== ASSIGNED TASK ==
Each line below must be reproduced exactly as it stands. Pictures stay out of the copy.

== EXERCISE MATERIALS ==
════

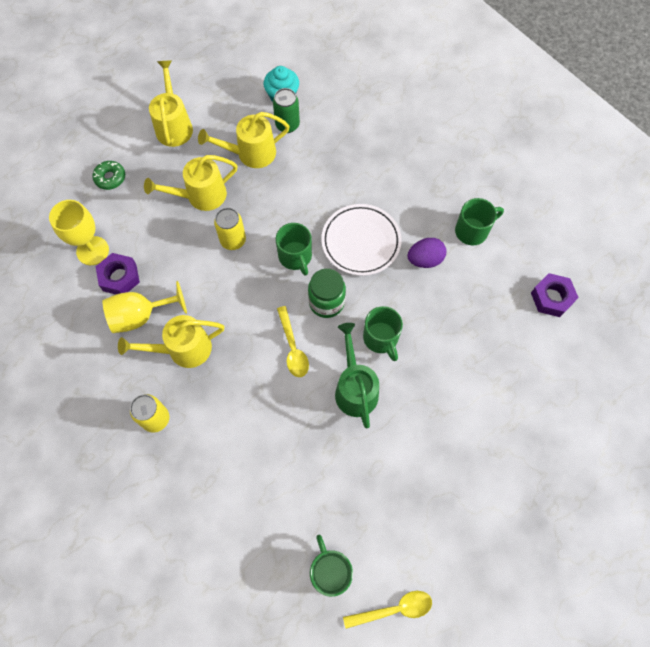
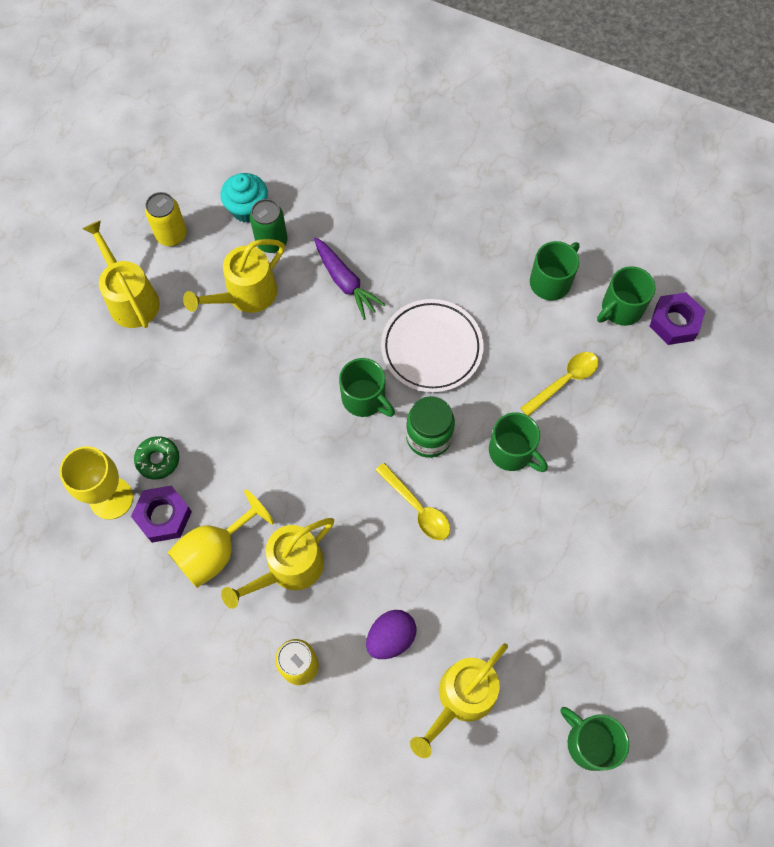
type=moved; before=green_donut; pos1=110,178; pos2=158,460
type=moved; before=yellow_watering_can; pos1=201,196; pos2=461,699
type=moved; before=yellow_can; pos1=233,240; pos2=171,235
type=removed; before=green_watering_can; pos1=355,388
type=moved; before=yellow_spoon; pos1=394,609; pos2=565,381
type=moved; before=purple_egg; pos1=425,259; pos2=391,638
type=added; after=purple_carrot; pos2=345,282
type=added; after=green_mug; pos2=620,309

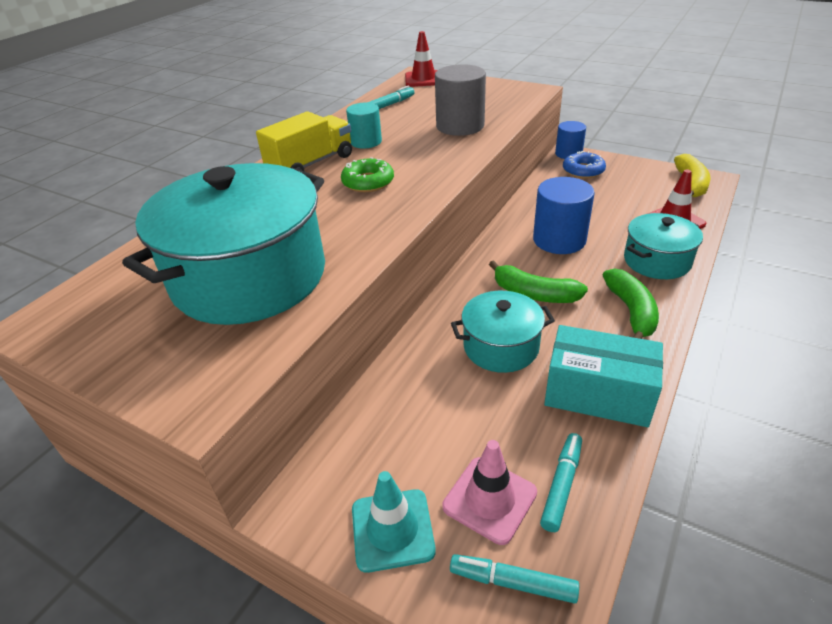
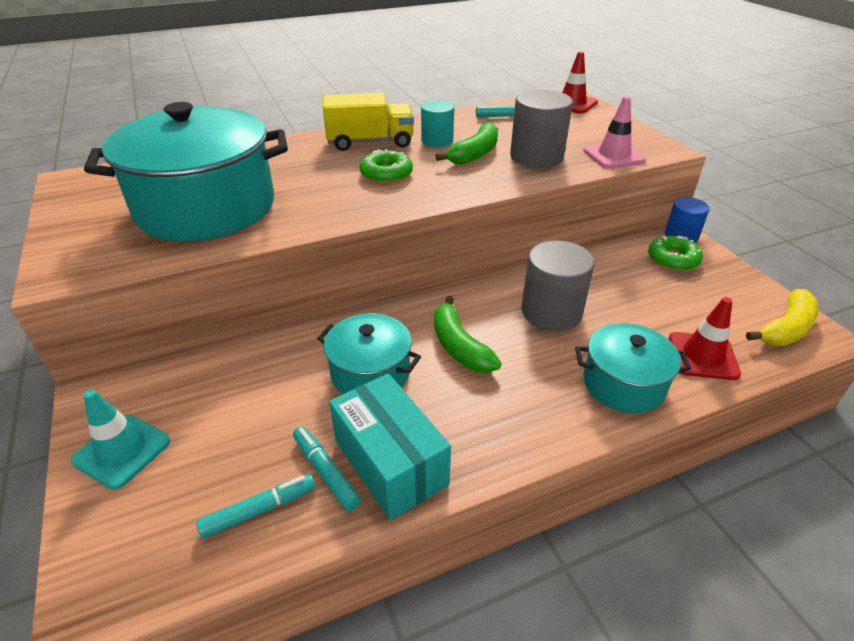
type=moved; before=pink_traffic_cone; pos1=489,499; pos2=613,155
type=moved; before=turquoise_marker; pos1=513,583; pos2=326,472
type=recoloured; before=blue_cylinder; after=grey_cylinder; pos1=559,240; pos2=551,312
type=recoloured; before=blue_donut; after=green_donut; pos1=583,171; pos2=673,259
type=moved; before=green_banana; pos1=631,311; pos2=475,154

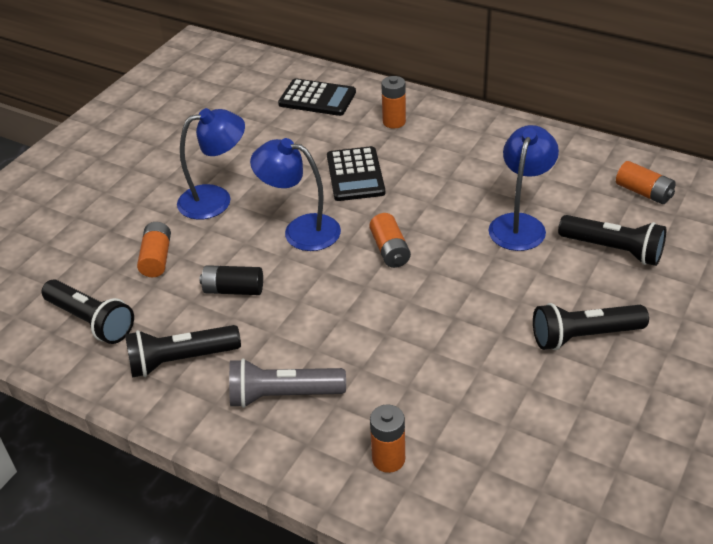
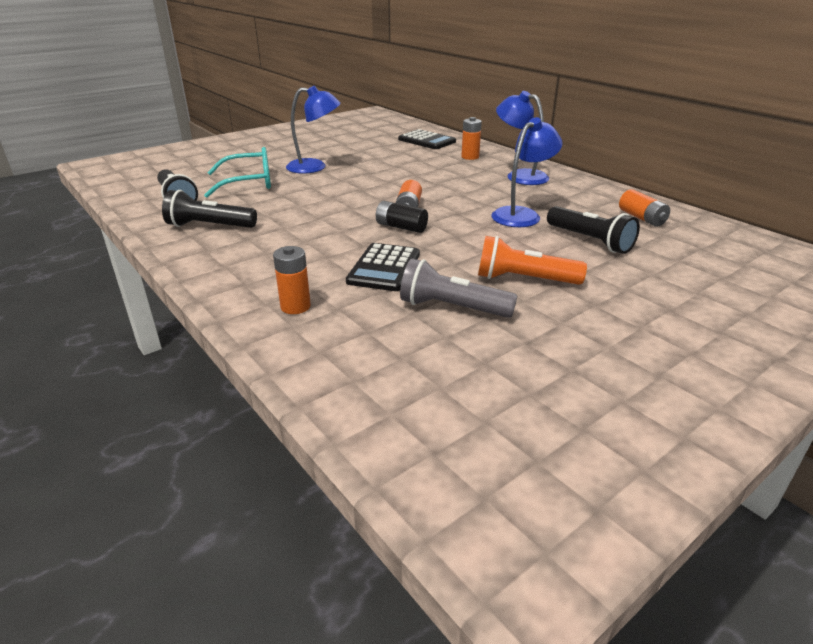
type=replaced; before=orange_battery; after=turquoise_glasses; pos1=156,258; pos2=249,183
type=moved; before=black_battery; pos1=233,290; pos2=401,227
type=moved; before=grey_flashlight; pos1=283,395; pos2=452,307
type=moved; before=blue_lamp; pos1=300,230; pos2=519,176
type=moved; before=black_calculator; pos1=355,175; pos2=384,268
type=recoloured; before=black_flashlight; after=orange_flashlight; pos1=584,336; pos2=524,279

════

== RESULT OF THIS EXERCISE ==
type=moved; before=green_donut; pos1=110,178; pos2=158,460
type=moved; before=yellow_watering_can; pos1=201,196; pos2=461,699
type=moved; before=yellow_can; pos1=233,240; pos2=171,235
type=removed; before=green_watering_can; pos1=355,388
type=moved; before=yellow_spoon; pos1=394,609; pos2=565,381
type=moved; before=purple_egg; pos1=425,259; pos2=391,638
type=added; after=purple_carrot; pos2=345,282
type=added; after=green_mug; pos2=620,309

type=moved; before=pink_traffic_cone; pos1=489,499; pos2=613,155
type=moved; before=turquoise_marker; pos1=513,583; pos2=326,472
type=recoloured; before=blue_cylinder; after=grey_cylinder; pos1=559,240; pos2=551,312
type=recoloured; before=blue_donut; after=green_donut; pos1=583,171; pos2=673,259
type=moved; before=green_banana; pos1=631,311; pos2=475,154

type=replaced; before=orange_battery; after=turquoise_glasses; pos1=156,258; pos2=249,183
type=moved; before=black_battery; pos1=233,290; pos2=401,227
type=moved; before=grey_flashlight; pos1=283,395; pos2=452,307
type=moved; before=blue_lamp; pos1=300,230; pos2=519,176
type=moved; before=black_calculator; pos1=355,175; pos2=384,268
type=recoloured; before=black_flashlight; after=orange_flashlight; pos1=584,336; pos2=524,279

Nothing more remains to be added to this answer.